**Exercise requirements**
Could you set down every entry exactly as it stands, without the images?

----

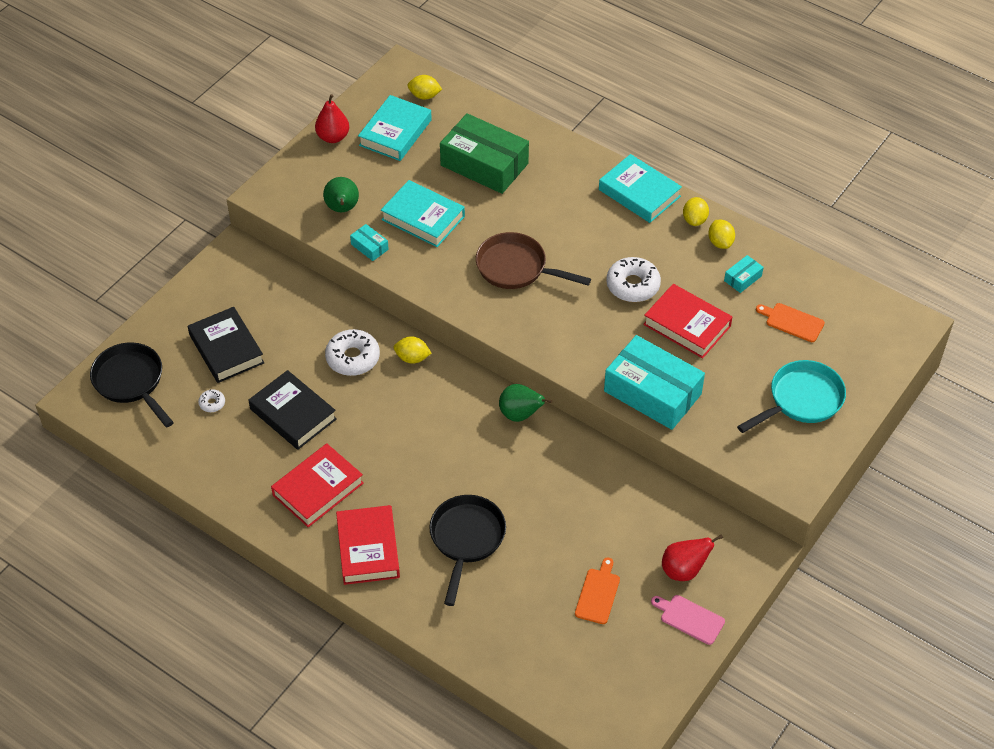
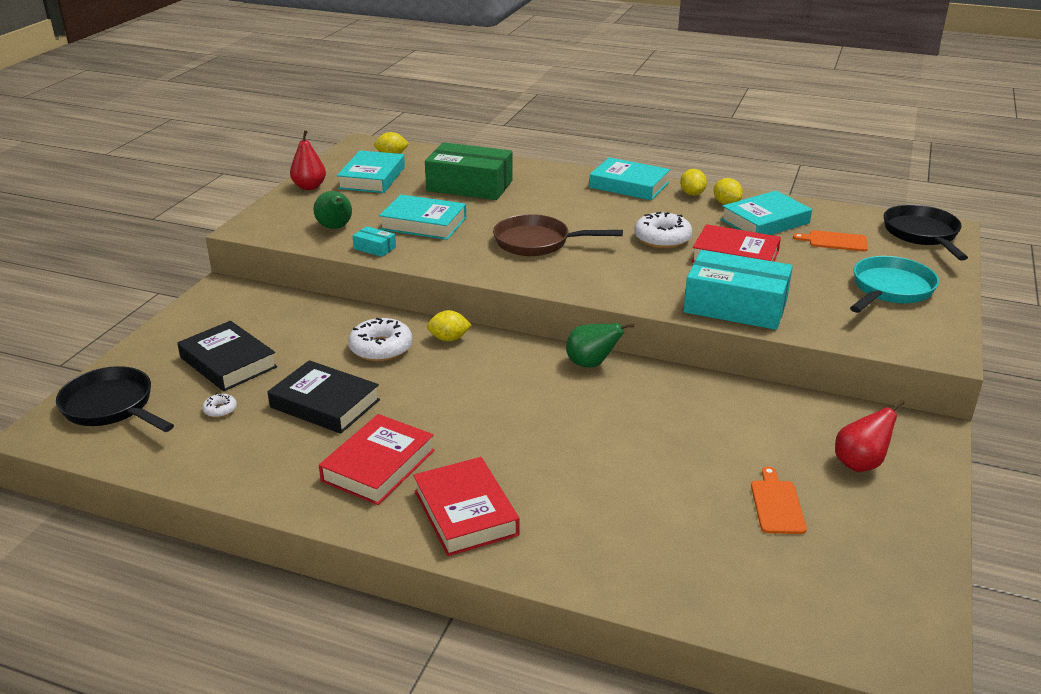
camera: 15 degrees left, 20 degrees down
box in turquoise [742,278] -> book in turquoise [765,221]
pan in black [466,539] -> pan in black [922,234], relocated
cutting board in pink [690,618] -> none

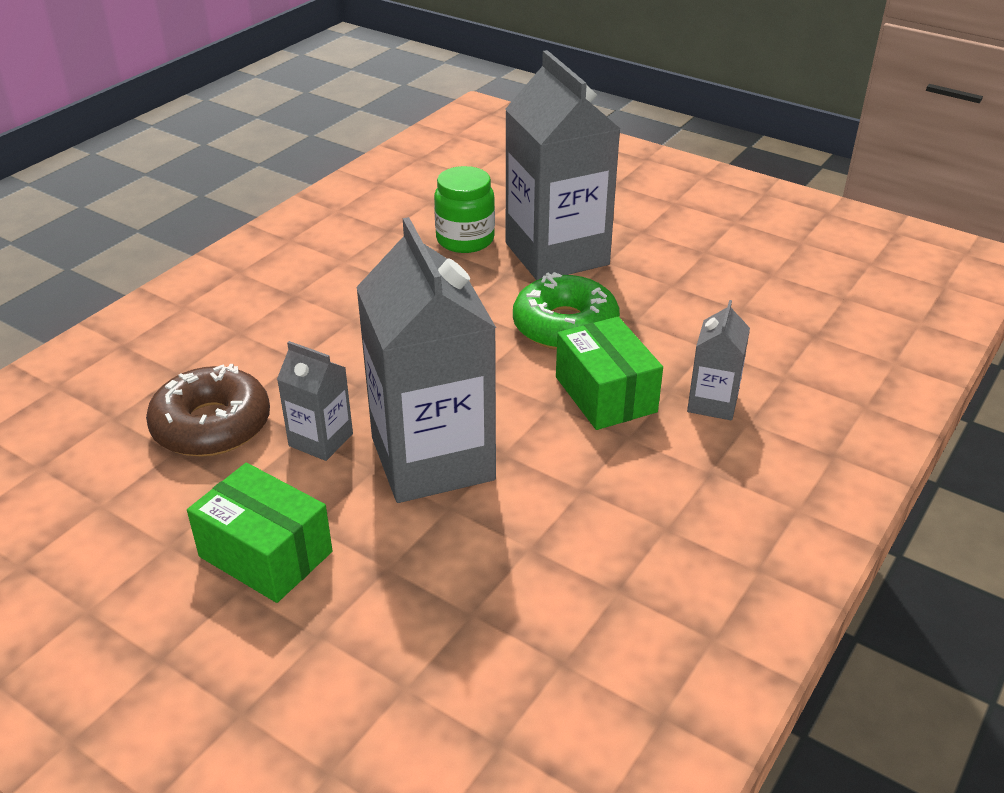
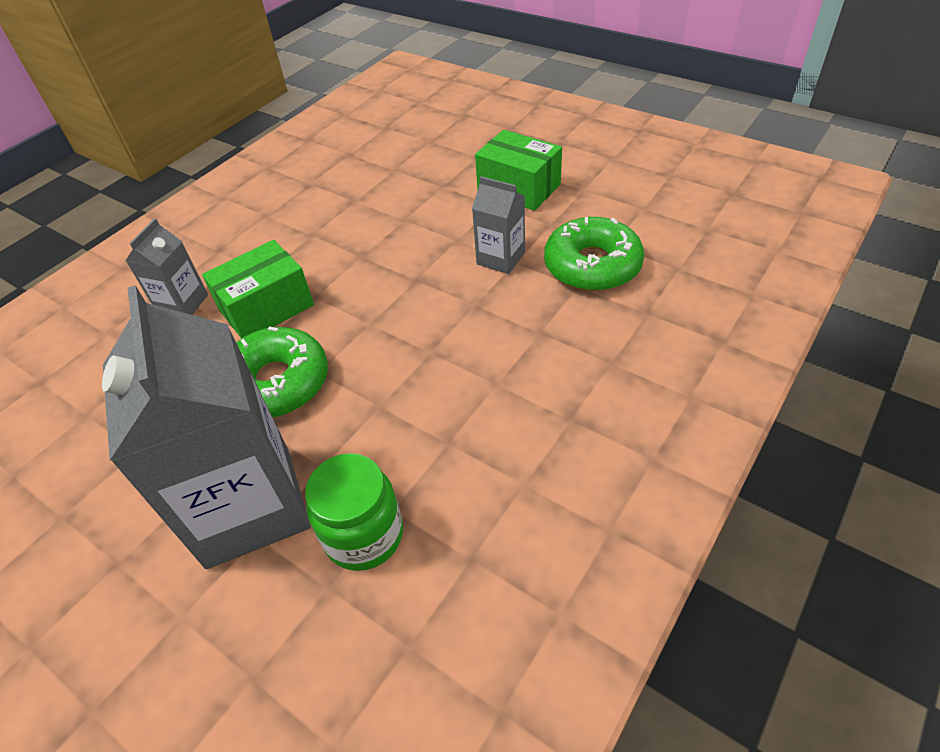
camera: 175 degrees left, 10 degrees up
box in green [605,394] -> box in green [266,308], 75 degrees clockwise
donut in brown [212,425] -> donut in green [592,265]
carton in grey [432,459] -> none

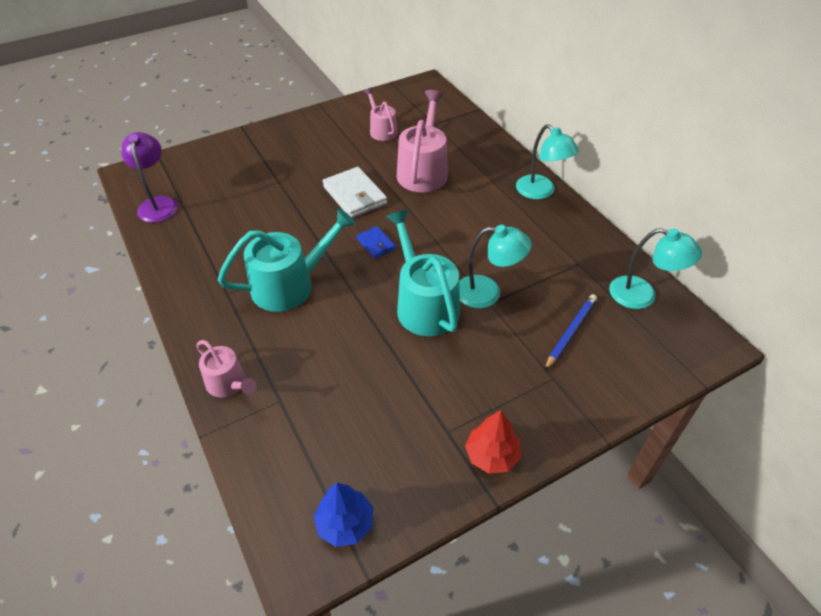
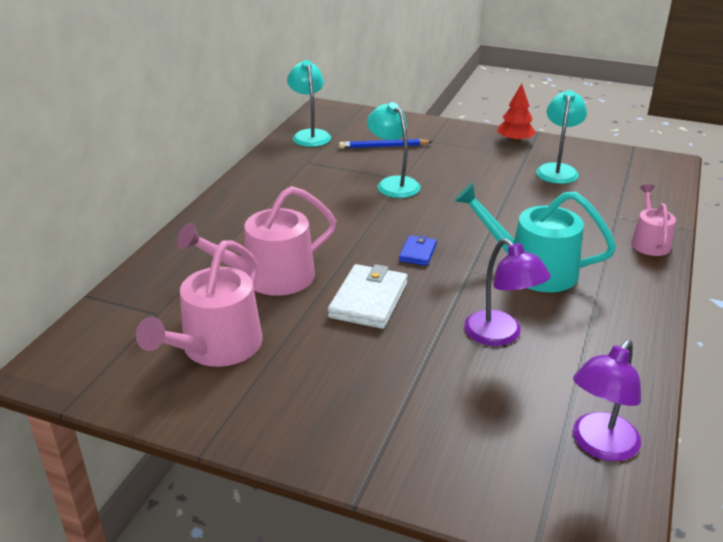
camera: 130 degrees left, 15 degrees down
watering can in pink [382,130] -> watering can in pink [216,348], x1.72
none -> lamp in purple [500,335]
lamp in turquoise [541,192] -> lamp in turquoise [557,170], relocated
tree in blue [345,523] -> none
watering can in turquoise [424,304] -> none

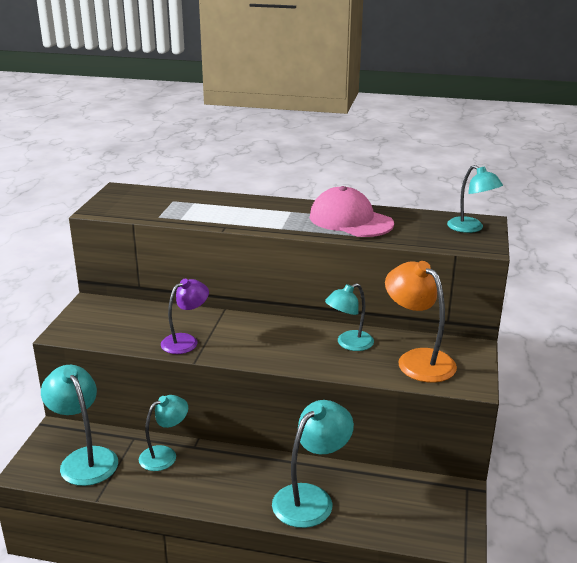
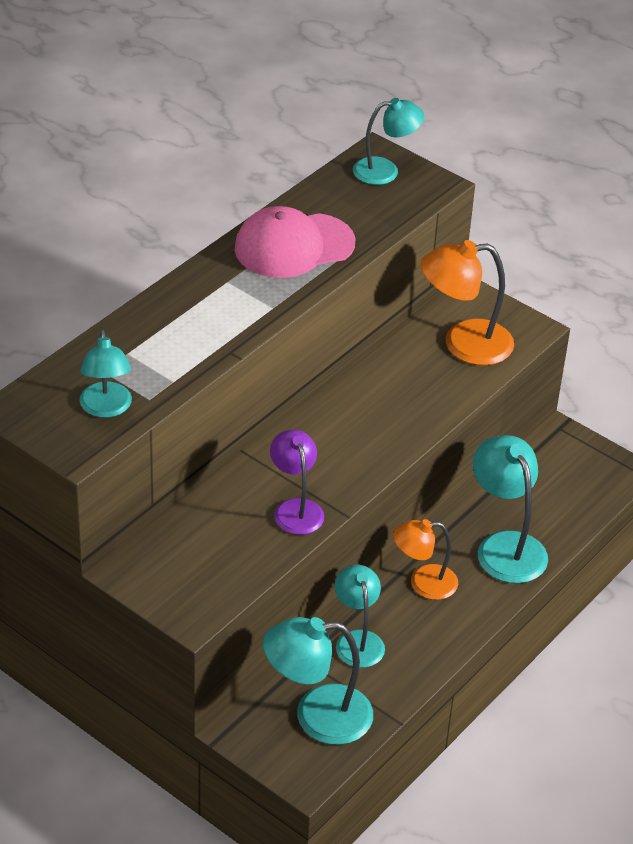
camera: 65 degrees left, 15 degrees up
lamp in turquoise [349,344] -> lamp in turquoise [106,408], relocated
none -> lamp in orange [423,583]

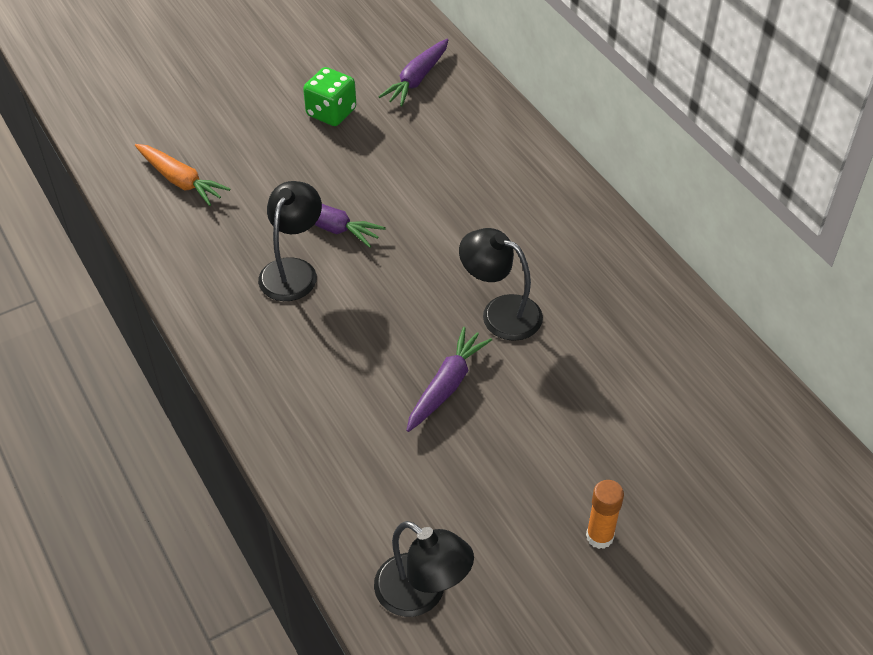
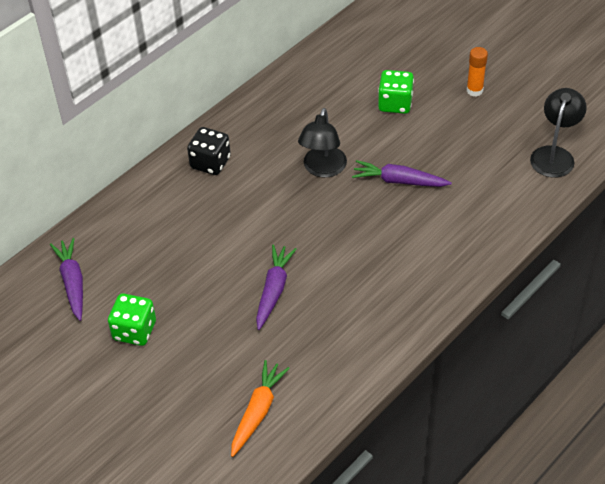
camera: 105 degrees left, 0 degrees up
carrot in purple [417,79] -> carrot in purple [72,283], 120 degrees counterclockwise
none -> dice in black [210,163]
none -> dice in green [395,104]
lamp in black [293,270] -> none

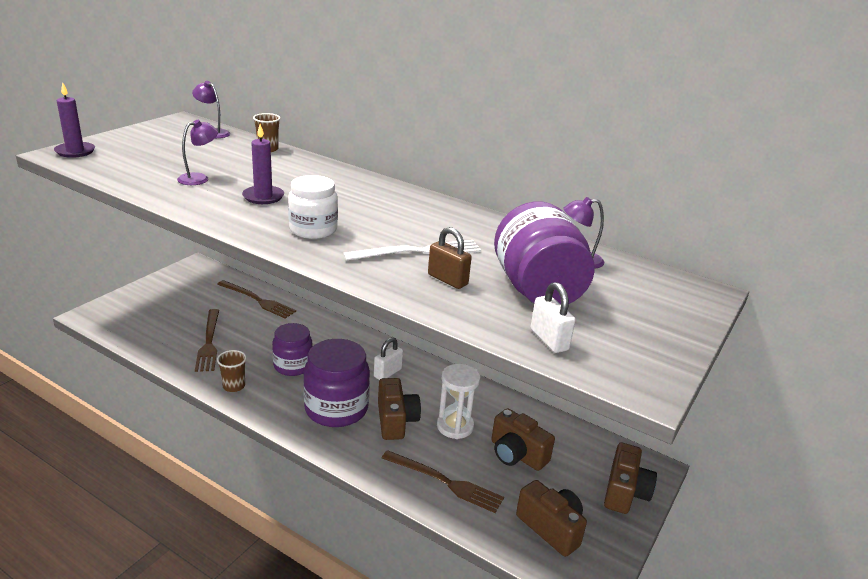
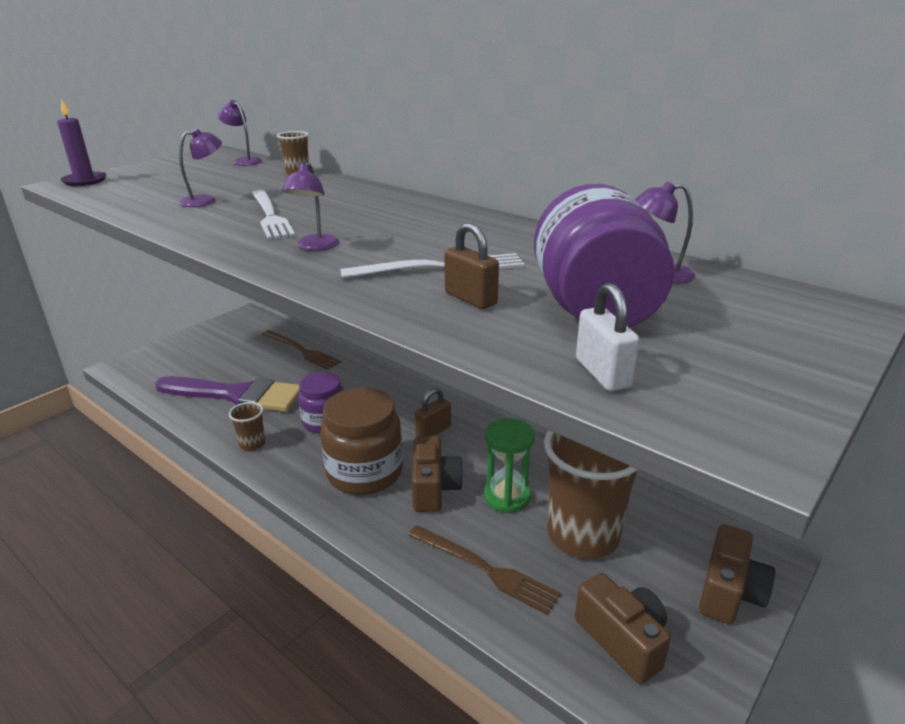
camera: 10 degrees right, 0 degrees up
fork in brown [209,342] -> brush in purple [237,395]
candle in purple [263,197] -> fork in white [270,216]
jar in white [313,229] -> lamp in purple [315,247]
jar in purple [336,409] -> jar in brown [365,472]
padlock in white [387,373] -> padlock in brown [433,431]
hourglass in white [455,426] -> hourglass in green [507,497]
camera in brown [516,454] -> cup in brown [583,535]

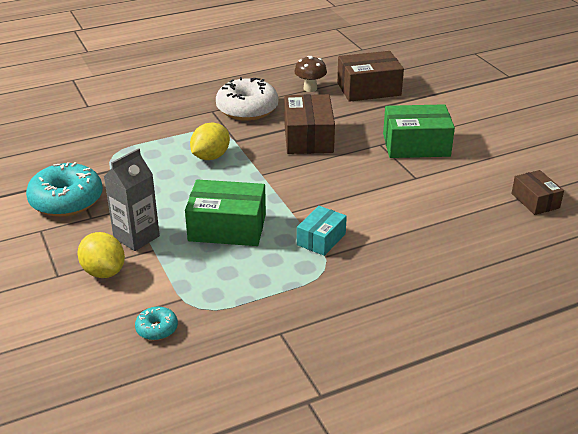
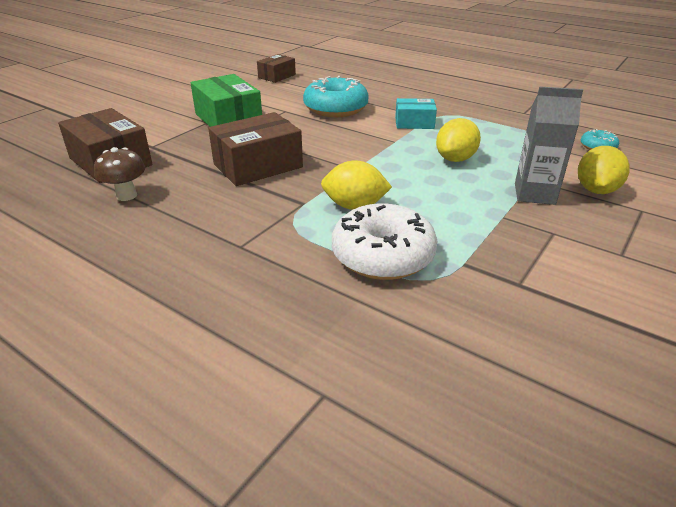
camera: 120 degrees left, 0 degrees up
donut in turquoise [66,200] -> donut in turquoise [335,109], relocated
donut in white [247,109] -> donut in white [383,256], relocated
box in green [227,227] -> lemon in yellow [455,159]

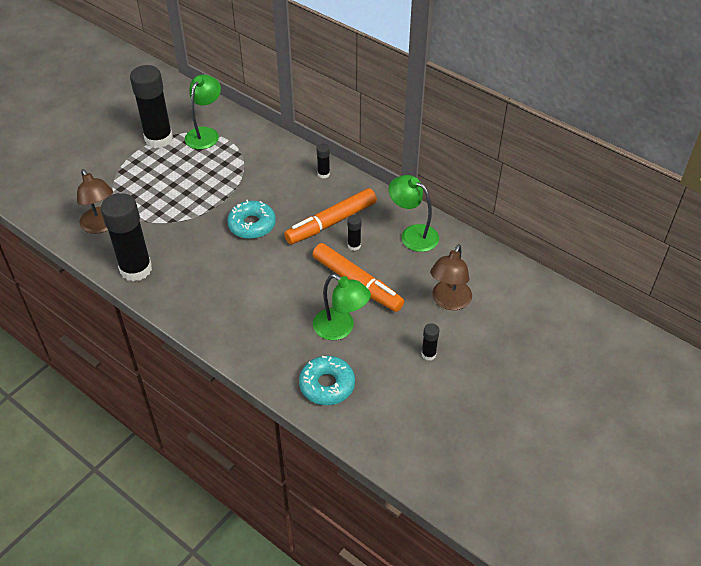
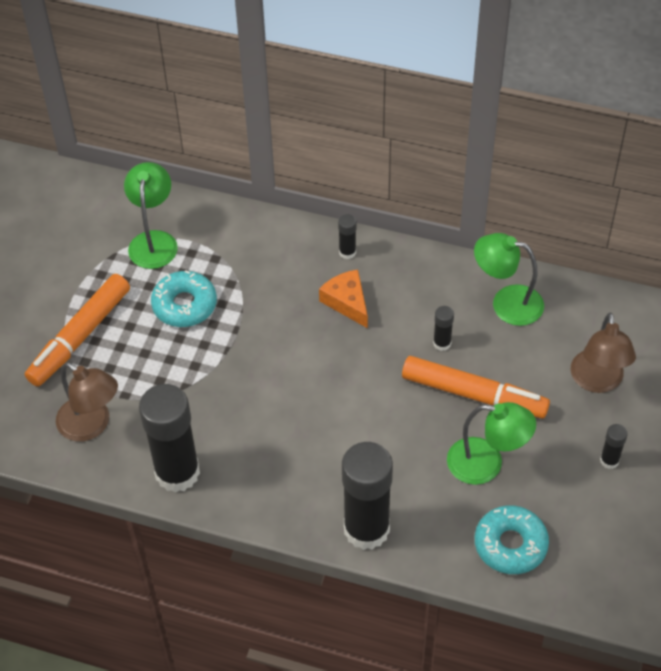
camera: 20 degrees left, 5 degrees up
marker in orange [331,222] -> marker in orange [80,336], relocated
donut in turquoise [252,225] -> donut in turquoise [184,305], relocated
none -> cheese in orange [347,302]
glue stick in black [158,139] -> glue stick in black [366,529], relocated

----

**Answer to this problem**
camera: 15 degrees left, 20 degrees down
box in turquoise [742,278] -> book in turquoise [765,221]
pan in black [466,539] -> pan in black [922,234], relocated
cutting board in pink [690,618] -> none

camera: 175 degrees left, 10 degrees up
box in green [605,394] -> box in green [266,308], 75 degrees clockwise
donut in brown [212,425] -> donut in green [592,265]
carton in grey [432,459] -> none

camera: 130 degrees left, 15 degrees down
watering can in pink [382,130] -> watering can in pink [216,348], x1.72
none -> lamp in purple [500,335]
lamp in turquoise [541,192] -> lamp in turquoise [557,170], relocated
tree in blue [345,523] -> none
watering can in turquoise [424,304] -> none

camera: 65 degrees left, 15 degrees up
lamp in turquoise [349,344] -> lamp in turquoise [106,408], relocated
none -> lamp in orange [423,583]

camera: 105 degrees left, 0 degrees up
carrot in purple [417,79] -> carrot in purple [72,283], 120 degrees counterclockwise
none -> dice in black [210,163]
none -> dice in green [395,104]
lamp in black [293,270] -> none

camera: 10 degrees right, 0 degrees up
fork in brown [209,342] -> brush in purple [237,395]
candle in purple [263,197] -> fork in white [270,216]
jar in white [313,229] -> lamp in purple [315,247]
jar in purple [336,409] -> jar in brown [365,472]
padlock in white [387,373] -> padlock in brown [433,431]
hourglass in white [455,426] -> hourglass in green [507,497]
camera in brown [516,454] -> cup in brown [583,535]

camera: 120 degrees left, 0 degrees up
donut in turquoise [66,200] -> donut in turquoise [335,109], relocated
donut in white [247,109] -> donut in white [383,256], relocated
box in green [227,227] -> lemon in yellow [455,159]

camera: 20 degrees left, 5 degrees up
marker in orange [331,222] -> marker in orange [80,336], relocated
donut in turquoise [252,225] -> donut in turquoise [184,305], relocated
none -> cheese in orange [347,302]
glue stick in black [158,139] -> glue stick in black [366,529], relocated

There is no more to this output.